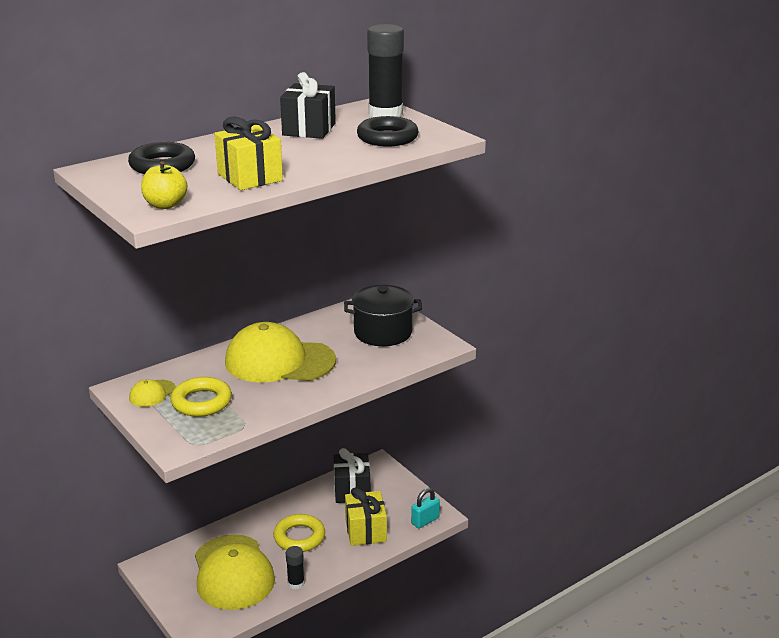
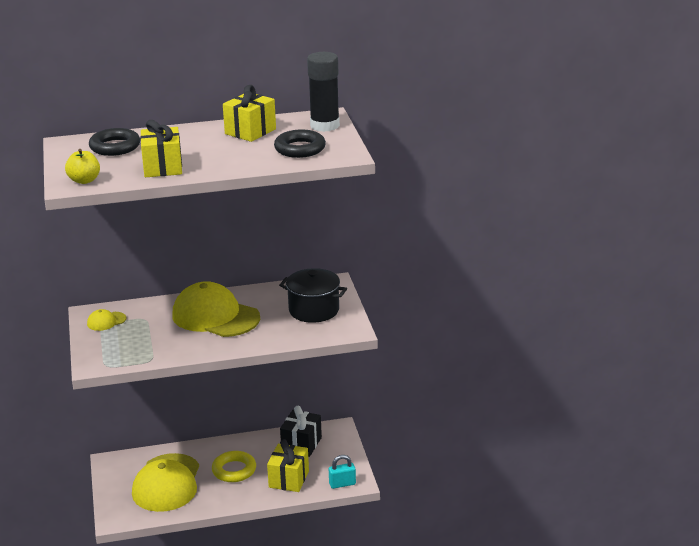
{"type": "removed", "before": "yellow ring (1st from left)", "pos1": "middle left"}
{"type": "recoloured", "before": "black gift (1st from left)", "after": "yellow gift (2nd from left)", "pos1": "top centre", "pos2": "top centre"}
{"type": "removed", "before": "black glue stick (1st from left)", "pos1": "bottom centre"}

################

WHAT THE EXERCISE ASKS:
All lines in the listing above with the string "removed" should be returned.

WRITTEN SOLUTION:
{"type": "removed", "before": "yellow ring (1st from left)", "pos1": "middle left"}
{"type": "removed", "before": "black glue stick (1st from left)", "pos1": "bottom centre"}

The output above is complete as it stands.